** Your task **
Leave the pictures out and restate every line below exactly.

[Object state change records]
***

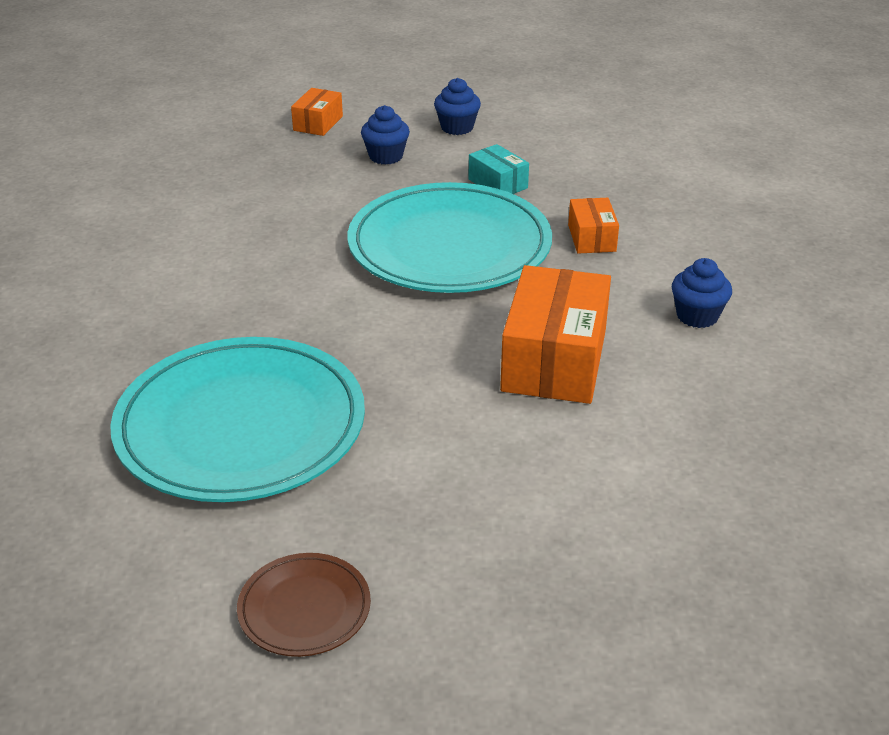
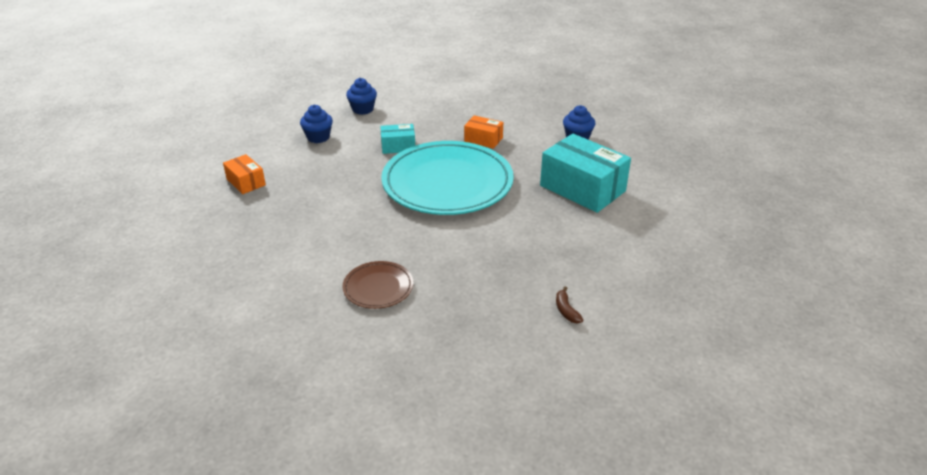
camera: 60 degrees left, 0 degrees up
(241, 426) = (566, 310): turquoise plate -> brown banana
(304, 608) = (735, 331): brown plate -> brown plate (378, 287)
(386, 156) = (322, 171): blue cupcake -> blue cupcake (363, 109)
(554, 360) = (582, 188): orange box -> turquoise box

***

** Problem solution **
camera: 60 degrees left, 0 degrees up
(241, 426) = (566, 310): turquoise plate -> brown banana
(304, 608) = (735, 331): brown plate -> brown plate (378, 287)
(386, 156) = (322, 171): blue cupcake -> blue cupcake (363, 109)
(554, 360) = (582, 188): orange box -> turquoise box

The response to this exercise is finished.